TASK INSTRUCTIONS: Return exactly the lines below, starting with the one that has "AUDIO3: DFPlayer -> JQ6500" and going on through the one that has "SD pin SCK: D2 -> D4".

MATERIAL SUPPLIED:
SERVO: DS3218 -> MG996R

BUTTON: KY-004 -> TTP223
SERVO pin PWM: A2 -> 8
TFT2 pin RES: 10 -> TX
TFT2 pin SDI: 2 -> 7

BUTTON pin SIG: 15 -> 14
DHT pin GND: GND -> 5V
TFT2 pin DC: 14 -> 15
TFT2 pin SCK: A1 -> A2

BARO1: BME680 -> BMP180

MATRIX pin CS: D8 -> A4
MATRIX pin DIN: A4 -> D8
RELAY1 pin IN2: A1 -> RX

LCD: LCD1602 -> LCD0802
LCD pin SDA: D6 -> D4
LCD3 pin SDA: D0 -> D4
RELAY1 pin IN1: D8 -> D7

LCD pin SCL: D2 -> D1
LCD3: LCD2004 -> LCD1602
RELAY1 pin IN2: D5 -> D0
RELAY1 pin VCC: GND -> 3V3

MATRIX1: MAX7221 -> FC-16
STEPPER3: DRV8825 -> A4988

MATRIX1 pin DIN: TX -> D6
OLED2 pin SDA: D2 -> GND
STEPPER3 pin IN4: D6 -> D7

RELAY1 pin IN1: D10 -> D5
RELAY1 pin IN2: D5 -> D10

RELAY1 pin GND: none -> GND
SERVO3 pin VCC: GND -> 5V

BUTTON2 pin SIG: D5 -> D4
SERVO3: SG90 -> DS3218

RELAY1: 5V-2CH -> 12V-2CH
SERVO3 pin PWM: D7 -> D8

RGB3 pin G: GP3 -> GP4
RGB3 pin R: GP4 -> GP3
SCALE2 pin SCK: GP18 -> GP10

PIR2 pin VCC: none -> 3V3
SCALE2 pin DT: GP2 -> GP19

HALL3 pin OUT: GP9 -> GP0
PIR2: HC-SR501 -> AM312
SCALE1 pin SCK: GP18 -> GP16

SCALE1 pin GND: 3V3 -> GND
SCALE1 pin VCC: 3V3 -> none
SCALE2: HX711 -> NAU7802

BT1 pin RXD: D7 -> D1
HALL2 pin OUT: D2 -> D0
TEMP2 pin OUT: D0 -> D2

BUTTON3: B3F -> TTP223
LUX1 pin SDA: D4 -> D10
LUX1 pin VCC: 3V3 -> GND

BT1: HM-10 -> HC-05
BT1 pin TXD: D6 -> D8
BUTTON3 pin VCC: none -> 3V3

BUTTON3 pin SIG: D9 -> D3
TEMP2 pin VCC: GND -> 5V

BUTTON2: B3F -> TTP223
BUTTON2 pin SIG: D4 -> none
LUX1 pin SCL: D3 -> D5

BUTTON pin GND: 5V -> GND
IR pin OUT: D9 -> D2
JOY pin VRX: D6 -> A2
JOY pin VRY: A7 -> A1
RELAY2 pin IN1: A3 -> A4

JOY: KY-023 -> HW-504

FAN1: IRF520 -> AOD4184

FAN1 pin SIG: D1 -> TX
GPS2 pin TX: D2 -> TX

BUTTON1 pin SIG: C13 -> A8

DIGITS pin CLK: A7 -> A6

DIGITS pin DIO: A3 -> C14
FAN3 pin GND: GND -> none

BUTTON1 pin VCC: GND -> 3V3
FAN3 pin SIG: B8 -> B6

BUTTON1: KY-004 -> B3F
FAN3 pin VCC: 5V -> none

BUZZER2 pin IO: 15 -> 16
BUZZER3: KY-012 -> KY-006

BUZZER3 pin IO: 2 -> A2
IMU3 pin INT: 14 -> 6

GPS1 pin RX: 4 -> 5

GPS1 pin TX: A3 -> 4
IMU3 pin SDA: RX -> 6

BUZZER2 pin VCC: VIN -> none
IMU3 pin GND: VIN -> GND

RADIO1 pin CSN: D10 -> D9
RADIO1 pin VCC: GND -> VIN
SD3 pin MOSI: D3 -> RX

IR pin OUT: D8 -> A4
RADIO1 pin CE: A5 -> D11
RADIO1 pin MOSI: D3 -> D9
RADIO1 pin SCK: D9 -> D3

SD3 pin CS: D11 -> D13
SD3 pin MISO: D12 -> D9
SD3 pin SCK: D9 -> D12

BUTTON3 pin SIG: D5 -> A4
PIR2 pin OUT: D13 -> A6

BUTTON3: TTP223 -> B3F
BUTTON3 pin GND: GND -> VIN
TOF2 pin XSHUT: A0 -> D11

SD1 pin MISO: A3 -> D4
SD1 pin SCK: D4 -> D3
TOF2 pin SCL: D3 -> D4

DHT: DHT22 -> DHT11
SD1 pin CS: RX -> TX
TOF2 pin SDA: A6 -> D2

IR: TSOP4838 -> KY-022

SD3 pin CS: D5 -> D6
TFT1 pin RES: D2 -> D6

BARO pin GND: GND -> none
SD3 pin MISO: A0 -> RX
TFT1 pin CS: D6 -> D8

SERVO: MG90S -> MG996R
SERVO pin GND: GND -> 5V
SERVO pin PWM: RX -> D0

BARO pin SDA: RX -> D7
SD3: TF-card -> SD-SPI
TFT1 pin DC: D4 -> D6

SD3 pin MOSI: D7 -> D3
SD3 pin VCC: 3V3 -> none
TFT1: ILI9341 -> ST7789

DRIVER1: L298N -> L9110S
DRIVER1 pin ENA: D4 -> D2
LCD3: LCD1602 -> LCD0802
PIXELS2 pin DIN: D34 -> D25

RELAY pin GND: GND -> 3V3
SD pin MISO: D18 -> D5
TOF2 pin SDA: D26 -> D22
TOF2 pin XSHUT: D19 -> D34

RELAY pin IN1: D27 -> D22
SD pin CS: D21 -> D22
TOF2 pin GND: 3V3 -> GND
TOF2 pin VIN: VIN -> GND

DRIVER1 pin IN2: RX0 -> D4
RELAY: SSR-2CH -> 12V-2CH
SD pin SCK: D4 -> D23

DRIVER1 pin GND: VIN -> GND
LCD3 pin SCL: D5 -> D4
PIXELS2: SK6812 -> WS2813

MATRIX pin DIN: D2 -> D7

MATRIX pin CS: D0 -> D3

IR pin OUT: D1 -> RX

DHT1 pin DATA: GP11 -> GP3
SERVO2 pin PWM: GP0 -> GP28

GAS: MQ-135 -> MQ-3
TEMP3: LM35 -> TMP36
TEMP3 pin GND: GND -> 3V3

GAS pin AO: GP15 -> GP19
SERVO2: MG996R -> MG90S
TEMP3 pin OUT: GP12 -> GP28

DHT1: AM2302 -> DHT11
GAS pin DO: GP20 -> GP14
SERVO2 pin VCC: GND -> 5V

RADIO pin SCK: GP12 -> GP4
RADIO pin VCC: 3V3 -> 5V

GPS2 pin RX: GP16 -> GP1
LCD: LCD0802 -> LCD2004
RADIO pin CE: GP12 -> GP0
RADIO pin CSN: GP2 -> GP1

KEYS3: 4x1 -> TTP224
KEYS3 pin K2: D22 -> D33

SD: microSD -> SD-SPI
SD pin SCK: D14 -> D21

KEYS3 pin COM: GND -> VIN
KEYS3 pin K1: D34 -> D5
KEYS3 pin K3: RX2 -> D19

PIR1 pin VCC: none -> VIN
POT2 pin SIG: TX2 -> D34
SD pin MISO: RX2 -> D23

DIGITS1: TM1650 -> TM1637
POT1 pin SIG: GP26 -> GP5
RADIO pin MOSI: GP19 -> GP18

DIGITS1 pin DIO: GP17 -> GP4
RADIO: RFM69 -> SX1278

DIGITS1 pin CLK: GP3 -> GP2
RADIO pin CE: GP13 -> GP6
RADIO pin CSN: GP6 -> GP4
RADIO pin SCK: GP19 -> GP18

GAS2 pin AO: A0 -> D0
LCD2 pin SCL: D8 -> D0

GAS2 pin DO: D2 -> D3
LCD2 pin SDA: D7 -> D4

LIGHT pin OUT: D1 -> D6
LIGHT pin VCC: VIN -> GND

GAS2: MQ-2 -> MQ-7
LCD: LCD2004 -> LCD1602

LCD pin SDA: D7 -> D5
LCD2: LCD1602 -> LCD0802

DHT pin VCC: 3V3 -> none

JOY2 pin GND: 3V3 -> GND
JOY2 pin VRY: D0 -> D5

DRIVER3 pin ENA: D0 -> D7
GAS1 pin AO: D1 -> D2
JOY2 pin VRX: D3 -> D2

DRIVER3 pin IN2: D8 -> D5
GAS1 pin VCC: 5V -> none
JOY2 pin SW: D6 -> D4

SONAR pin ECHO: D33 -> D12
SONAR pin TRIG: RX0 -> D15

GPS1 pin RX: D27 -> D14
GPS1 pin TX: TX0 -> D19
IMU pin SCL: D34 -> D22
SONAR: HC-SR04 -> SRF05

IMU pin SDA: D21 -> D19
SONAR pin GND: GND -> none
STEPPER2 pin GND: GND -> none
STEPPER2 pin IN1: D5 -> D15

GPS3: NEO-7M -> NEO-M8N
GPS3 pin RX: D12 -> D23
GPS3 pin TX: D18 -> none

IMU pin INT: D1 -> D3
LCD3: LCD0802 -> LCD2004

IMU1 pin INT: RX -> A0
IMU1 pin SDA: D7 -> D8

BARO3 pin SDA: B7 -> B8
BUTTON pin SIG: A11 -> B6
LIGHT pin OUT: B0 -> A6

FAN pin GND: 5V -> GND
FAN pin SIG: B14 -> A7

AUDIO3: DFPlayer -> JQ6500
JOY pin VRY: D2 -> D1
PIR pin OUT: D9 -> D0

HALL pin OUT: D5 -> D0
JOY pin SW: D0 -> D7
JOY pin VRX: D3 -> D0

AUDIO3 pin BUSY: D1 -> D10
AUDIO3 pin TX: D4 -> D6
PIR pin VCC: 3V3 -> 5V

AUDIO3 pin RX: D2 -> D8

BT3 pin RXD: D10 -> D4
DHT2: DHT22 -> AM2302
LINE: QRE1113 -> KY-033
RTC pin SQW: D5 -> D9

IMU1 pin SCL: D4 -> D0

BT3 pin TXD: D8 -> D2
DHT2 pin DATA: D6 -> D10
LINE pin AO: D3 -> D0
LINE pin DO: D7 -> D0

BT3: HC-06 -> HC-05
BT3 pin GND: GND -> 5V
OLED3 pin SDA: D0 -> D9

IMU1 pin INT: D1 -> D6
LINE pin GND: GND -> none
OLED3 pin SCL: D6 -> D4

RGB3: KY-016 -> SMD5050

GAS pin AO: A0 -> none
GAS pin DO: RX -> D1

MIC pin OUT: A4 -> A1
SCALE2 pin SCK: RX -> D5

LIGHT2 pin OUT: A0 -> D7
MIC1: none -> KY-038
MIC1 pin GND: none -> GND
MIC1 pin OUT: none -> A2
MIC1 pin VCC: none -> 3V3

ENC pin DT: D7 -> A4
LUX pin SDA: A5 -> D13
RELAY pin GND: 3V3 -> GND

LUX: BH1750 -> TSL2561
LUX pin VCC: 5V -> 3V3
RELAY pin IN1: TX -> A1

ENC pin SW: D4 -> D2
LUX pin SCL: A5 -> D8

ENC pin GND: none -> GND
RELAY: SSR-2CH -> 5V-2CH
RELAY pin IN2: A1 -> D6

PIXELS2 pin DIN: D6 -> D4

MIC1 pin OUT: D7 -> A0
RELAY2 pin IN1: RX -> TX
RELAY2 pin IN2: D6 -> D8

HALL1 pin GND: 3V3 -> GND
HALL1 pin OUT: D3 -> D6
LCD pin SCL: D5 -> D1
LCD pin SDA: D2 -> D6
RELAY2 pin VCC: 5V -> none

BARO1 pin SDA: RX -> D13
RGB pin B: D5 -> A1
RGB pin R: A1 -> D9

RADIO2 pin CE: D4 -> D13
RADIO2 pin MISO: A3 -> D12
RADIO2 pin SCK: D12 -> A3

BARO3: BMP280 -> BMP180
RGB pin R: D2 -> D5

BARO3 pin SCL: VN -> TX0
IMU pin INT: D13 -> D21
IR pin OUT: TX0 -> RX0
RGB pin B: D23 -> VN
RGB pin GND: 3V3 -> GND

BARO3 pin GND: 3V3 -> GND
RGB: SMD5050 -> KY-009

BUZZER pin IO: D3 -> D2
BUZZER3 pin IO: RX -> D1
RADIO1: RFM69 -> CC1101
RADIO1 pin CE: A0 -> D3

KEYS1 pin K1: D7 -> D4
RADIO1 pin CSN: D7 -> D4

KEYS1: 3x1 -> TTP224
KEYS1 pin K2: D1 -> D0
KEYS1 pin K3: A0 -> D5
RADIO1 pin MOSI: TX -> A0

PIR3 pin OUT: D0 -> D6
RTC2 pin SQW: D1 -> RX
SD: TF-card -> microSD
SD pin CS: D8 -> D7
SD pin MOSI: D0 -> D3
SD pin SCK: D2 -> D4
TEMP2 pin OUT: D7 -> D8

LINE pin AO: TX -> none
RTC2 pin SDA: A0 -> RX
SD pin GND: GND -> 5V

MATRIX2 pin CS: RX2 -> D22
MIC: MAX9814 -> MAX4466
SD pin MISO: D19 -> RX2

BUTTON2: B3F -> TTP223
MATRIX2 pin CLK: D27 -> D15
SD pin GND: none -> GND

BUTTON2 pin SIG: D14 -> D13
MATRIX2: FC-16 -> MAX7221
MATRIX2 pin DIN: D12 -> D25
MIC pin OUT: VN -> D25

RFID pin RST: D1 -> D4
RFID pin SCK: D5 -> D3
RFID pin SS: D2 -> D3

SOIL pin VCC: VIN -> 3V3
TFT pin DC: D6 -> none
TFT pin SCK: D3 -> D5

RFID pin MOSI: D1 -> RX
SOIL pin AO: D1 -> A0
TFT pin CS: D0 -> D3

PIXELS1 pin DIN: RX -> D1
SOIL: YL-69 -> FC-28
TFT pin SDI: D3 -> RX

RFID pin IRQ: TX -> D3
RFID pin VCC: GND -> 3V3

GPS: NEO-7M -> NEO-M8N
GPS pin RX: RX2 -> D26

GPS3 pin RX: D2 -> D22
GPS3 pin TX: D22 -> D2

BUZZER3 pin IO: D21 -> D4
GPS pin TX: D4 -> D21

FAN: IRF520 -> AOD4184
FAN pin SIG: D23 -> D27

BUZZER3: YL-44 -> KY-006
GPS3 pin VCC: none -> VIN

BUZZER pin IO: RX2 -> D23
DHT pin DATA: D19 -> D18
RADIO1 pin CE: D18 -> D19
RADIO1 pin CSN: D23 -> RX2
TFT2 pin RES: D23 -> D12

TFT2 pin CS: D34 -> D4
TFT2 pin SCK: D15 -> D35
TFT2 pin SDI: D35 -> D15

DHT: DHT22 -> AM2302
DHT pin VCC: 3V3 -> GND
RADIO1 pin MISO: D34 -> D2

SOLUTION TO THE PROBLEM:
AUDIO3: DFPlayer -> JQ6500
JOY pin VRY: D2 -> D1
PIR pin OUT: D9 -> D0

HALL pin OUT: D5 -> D0
JOY pin SW: D0 -> D7
JOY pin VRX: D3 -> D0

AUDIO3 pin BUSY: D1 -> D10
AUDIO3 pin TX: D4 -> D6
PIR pin VCC: 3V3 -> 5V

AUDIO3 pin RX: D2 -> D8

BT3 pin RXD: D10 -> D4
DHT2: DHT22 -> AM2302
LINE: QRE1113 -> KY-033
RTC pin SQW: D5 -> D9

IMU1 pin SCL: D4 -> D0

BT3 pin TXD: D8 -> D2
DHT2 pin DATA: D6 -> D10
LINE pin AO: D3 -> D0
LINE pin DO: D7 -> D0

BT3: HC-06 -> HC-05
BT3 pin GND: GND -> 5V
OLED3 pin SDA: D0 -> D9

IMU1 pin INT: D1 -> D6
LINE pin GND: GND -> none
OLED3 pin SCL: D6 -> D4

RGB3: KY-016 -> SMD5050

GAS pin AO: A0 -> none
GAS pin DO: RX -> D1

MIC pin OUT: A4 -> A1
SCALE2 pin SCK: RX -> D5

LIGHT2 pin OUT: A0 -> D7
MIC1: none -> KY-038
MIC1 pin GND: none -> GND
MIC1 pin OUT: none -> A2
MIC1 pin VCC: none -> 3V3

ENC pin DT: D7 -> A4
LUX pin SDA: A5 -> D13
RELAY pin GND: 3V3 -> GND

LUX: BH1750 -> TSL2561
LUX pin VCC: 5V -> 3V3
RELAY pin IN1: TX -> A1

ENC pin SW: D4 -> D2
LUX pin SCL: A5 -> D8

ENC pin GND: none -> GND
RELAY: SSR-2CH -> 5V-2CH
RELAY pin IN2: A1 -> D6

PIXELS2 pin DIN: D6 -> D4

MIC1 pin OUT: D7 -> A0
RELAY2 pin IN1: RX -> TX
RELAY2 pin IN2: D6 -> D8

HALL1 pin GND: 3V3 -> GND
HALL1 pin OUT: D3 -> D6
LCD pin SCL: D5 -> D1
LCD pin SDA: D2 -> D6
RELAY2 pin VCC: 5V -> none

BARO1 pin SDA: RX -> D13
RGB pin B: D5 -> A1
RGB pin R: A1 -> D9

RADIO2 pin CE: D4 -> D13
RADIO2 pin MISO: A3 -> D12
RADIO2 pin SCK: D12 -> A3

BARO3: BMP280 -> BMP180
RGB pin R: D2 -> D5

BARO3 pin SCL: VN -> TX0
IMU pin INT: D13 -> D21
IR pin OUT: TX0 -> RX0
RGB pin B: D23 -> VN
RGB pin GND: 3V3 -> GND

BARO3 pin GND: 3V3 -> GND
RGB: SMD5050 -> KY-009

BUZZER pin IO: D3 -> D2
BUZZER3 pin IO: RX -> D1
RADIO1: RFM69 -> CC1101
RADIO1 pin CE: A0 -> D3

KEYS1 pin K1: D7 -> D4
RADIO1 pin CSN: D7 -> D4

KEYS1: 3x1 -> TTP224
KEYS1 pin K2: D1 -> D0
KEYS1 pin K3: A0 -> D5
RADIO1 pin MOSI: TX -> A0

PIR3 pin OUT: D0 -> D6
RTC2 pin SQW: D1 -> RX
SD: TF-card -> microSD
SD pin CS: D8 -> D7
SD pin MOSI: D0 -> D3
SD pin SCK: D2 -> D4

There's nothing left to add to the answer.